**** SUPPLIED MATERIAL

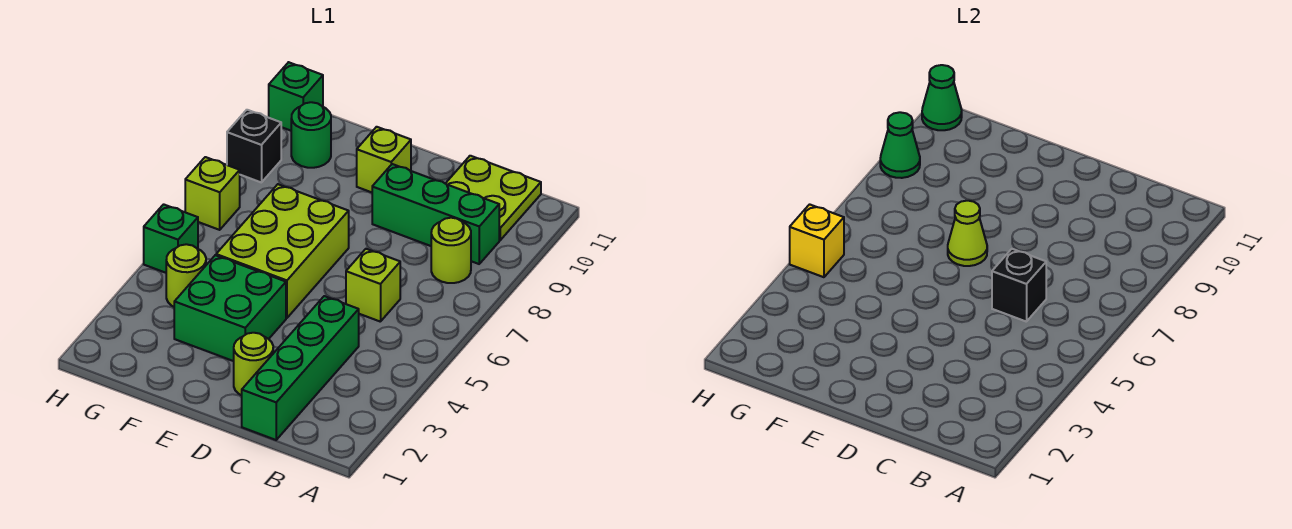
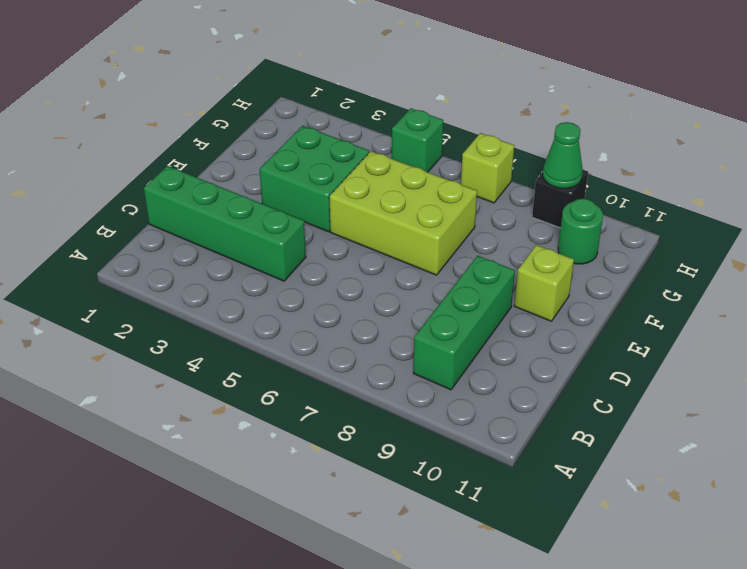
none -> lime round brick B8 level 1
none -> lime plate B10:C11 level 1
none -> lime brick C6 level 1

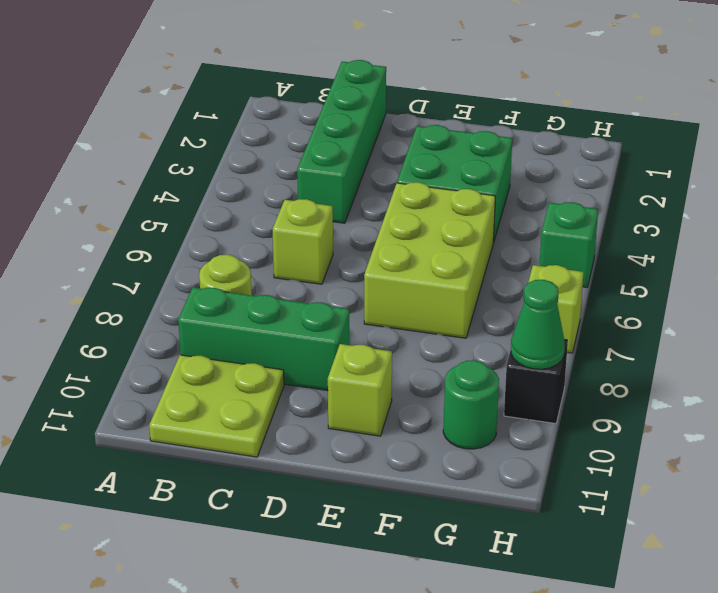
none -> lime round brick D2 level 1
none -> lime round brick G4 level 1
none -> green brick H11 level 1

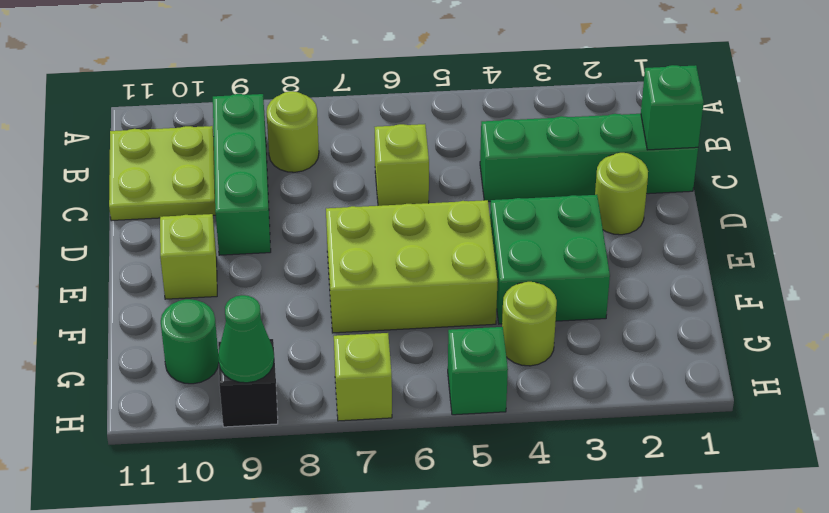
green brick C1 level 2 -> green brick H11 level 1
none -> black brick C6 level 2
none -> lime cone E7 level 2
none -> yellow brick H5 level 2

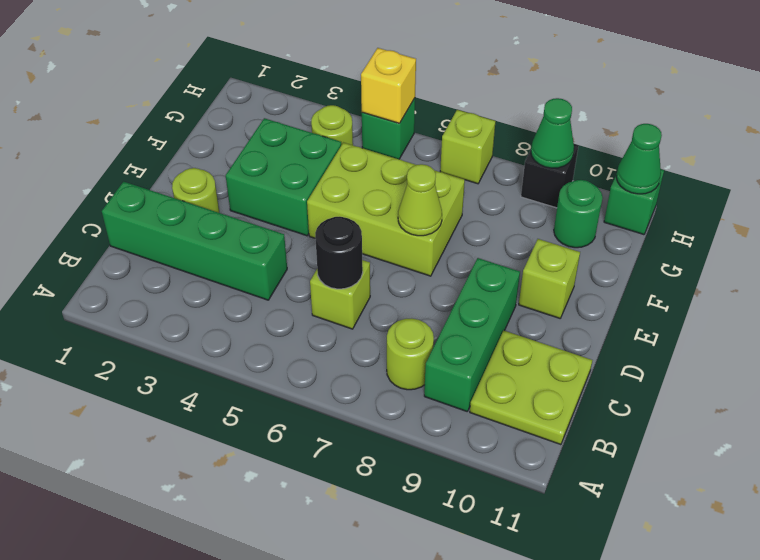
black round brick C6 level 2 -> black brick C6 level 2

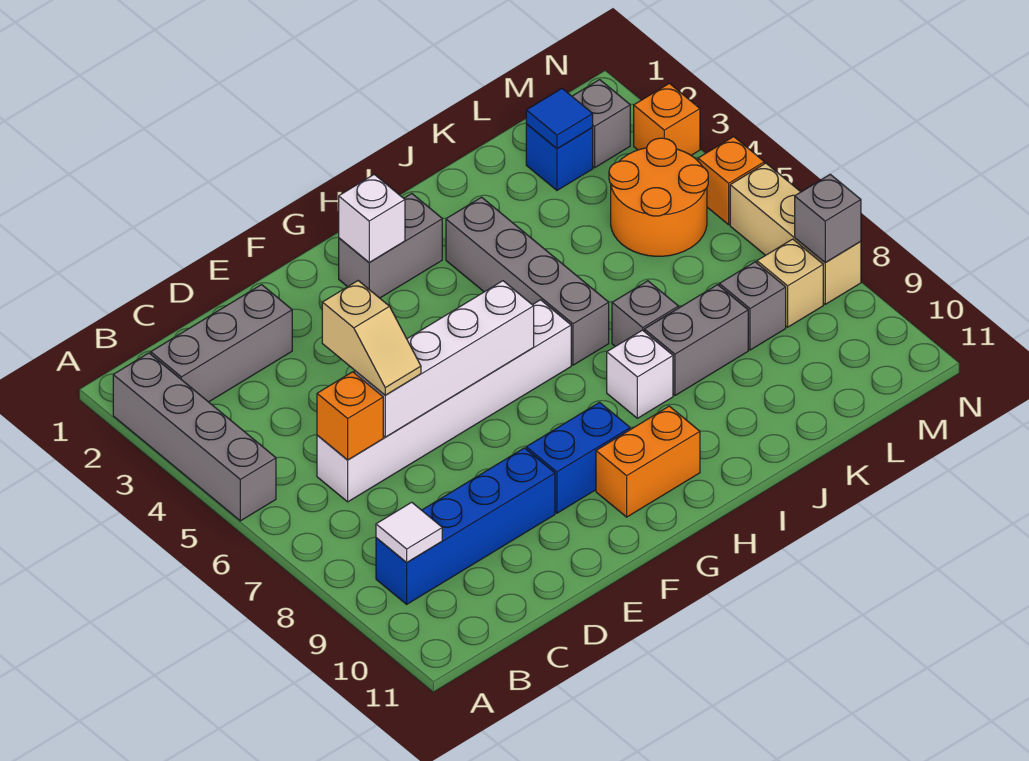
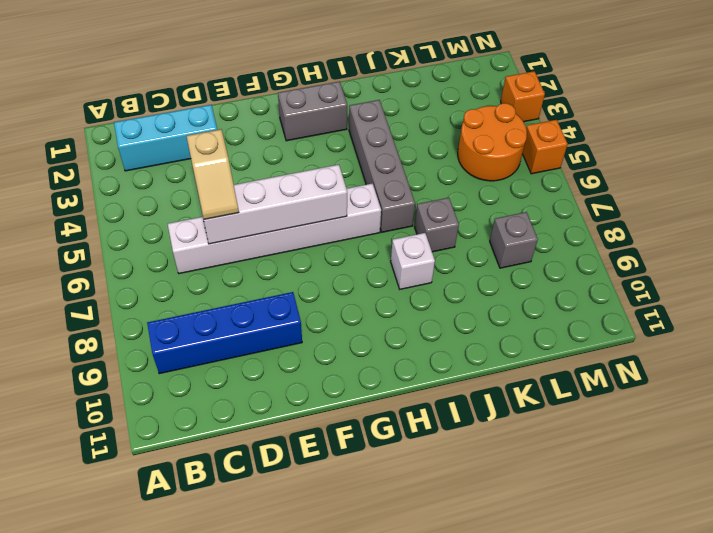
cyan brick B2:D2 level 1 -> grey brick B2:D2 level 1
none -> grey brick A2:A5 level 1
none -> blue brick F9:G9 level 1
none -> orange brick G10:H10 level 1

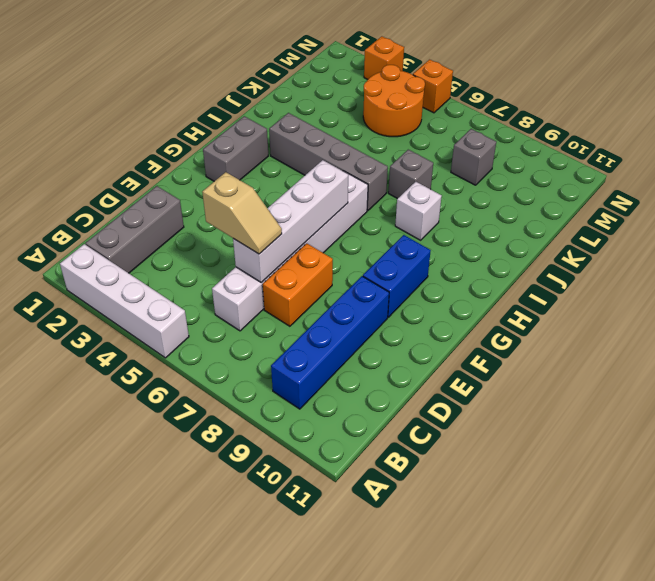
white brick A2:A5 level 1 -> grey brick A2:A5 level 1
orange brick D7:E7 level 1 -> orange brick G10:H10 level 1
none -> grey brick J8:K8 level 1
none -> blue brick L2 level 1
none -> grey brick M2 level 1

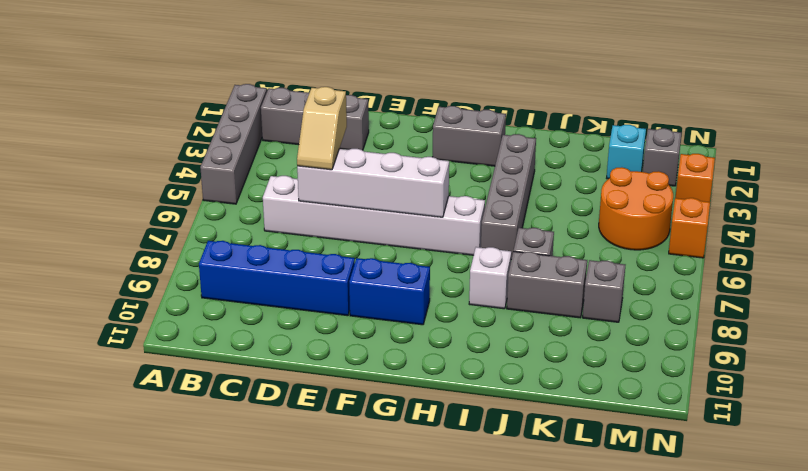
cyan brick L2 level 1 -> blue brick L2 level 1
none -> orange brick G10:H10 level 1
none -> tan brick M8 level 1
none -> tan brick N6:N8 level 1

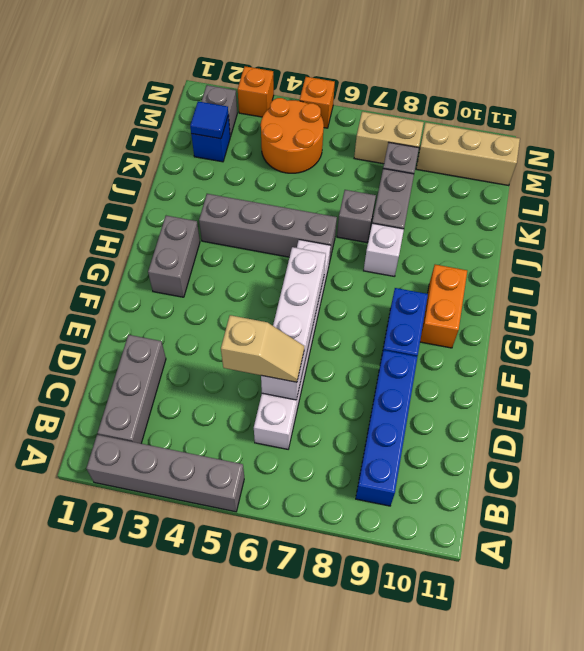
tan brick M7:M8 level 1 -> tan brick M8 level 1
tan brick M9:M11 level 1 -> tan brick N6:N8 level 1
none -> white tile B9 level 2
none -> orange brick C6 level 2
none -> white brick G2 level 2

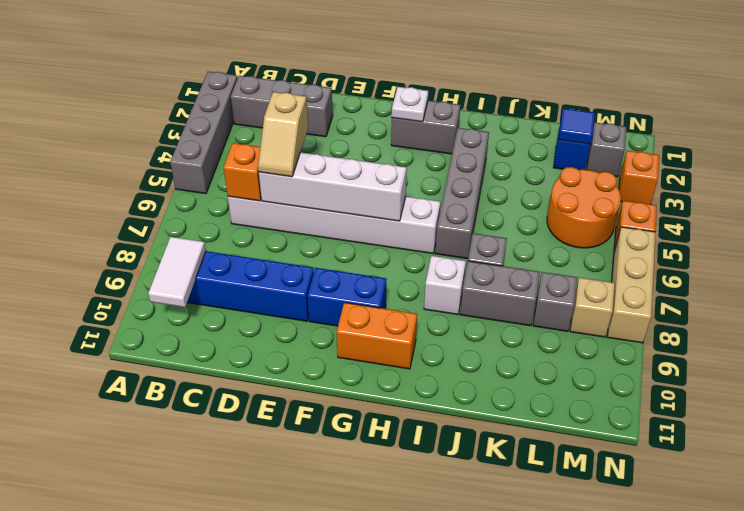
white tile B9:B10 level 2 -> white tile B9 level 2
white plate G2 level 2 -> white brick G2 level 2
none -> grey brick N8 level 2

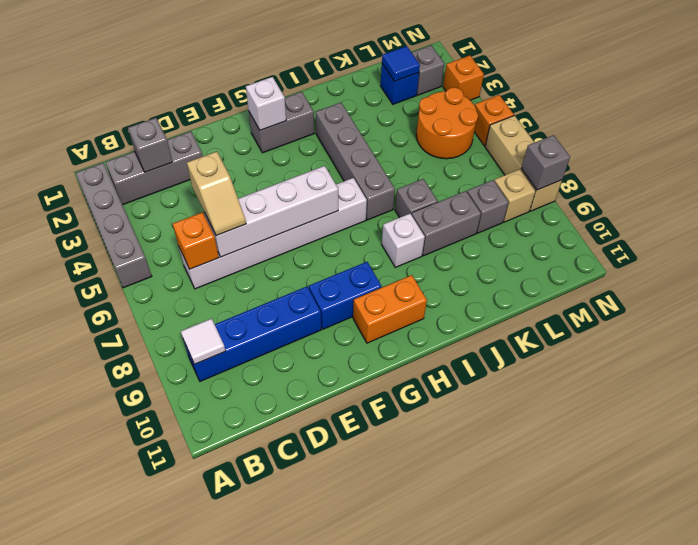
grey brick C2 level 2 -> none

********

WHAT TO DO
Among the lines above, find those that contain the word "black" and copy them.

RESULT
none -> black brick C6 level 2
black round brick C6 level 2 -> black brick C6 level 2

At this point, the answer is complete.